• **Task item**
Determine how many lines in the entries below include the word "down", and reply with that number alone.

Top of The data

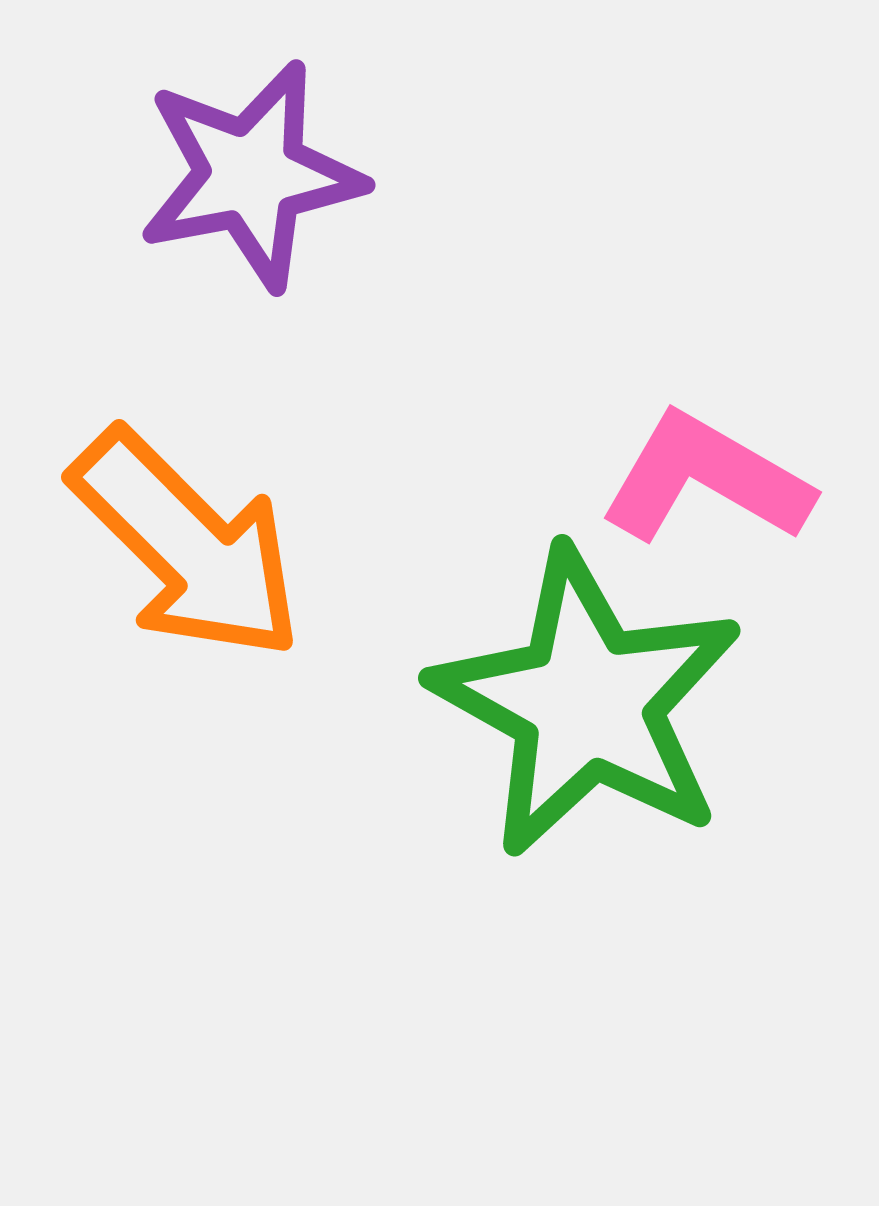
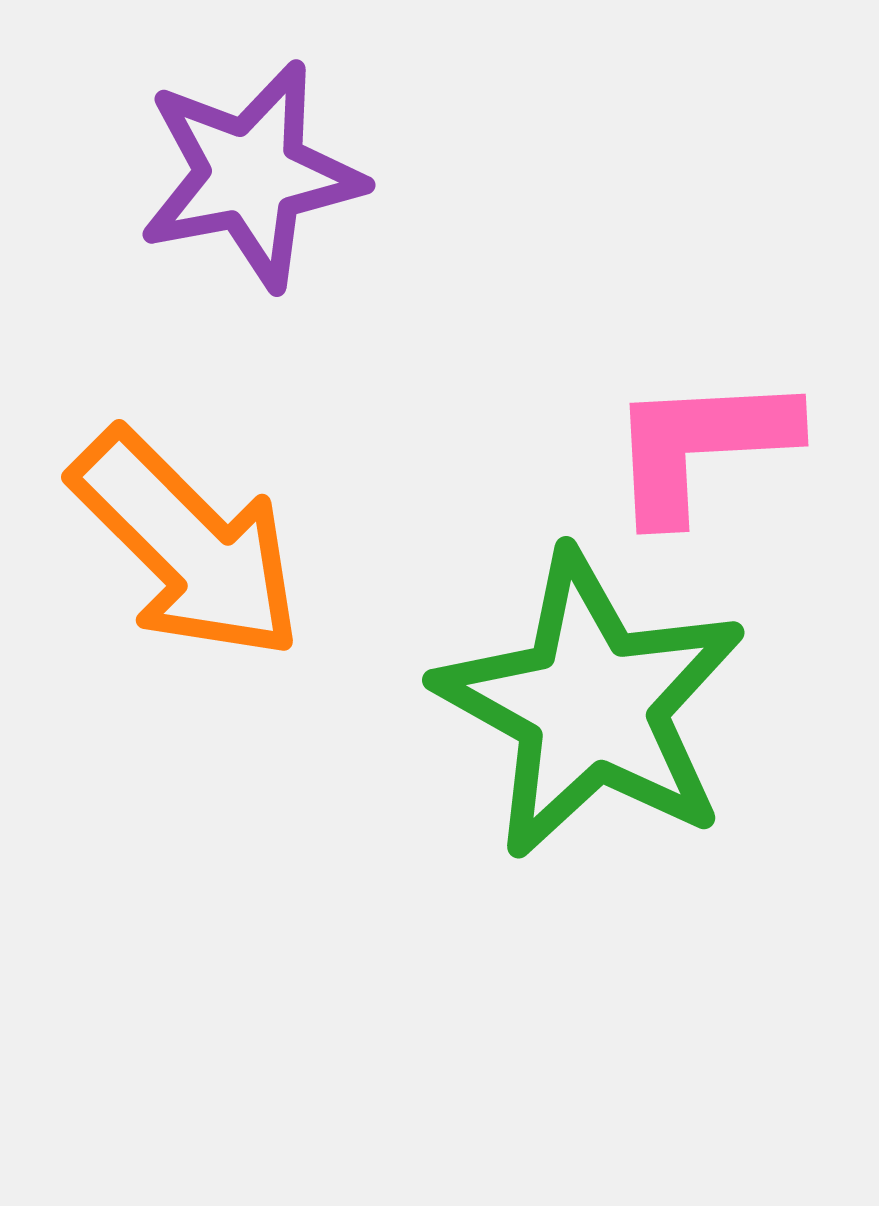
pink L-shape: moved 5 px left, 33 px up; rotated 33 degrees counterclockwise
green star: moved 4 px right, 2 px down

Bottom of The data
Top of The data

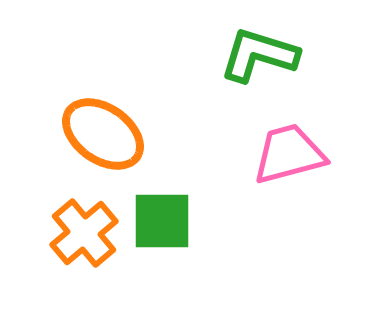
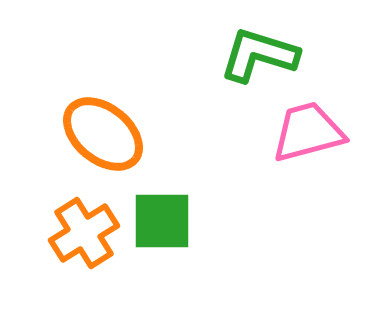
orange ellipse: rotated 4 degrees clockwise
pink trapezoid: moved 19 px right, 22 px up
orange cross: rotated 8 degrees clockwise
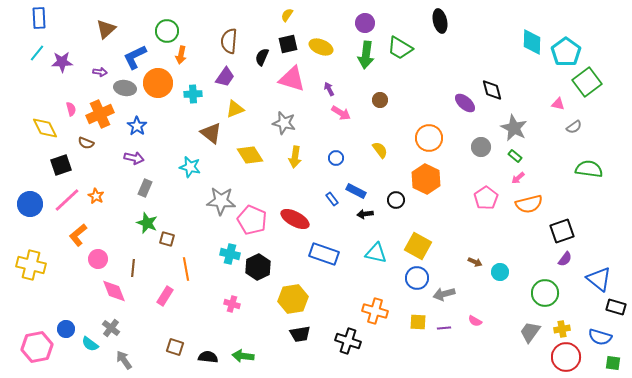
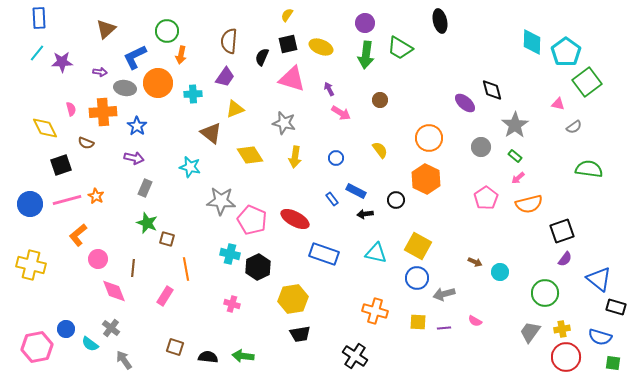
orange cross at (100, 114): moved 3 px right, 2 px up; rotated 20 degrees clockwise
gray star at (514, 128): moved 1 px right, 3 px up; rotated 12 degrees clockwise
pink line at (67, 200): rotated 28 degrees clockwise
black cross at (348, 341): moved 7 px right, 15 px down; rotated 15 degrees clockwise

Bottom of The data

• **Result**
2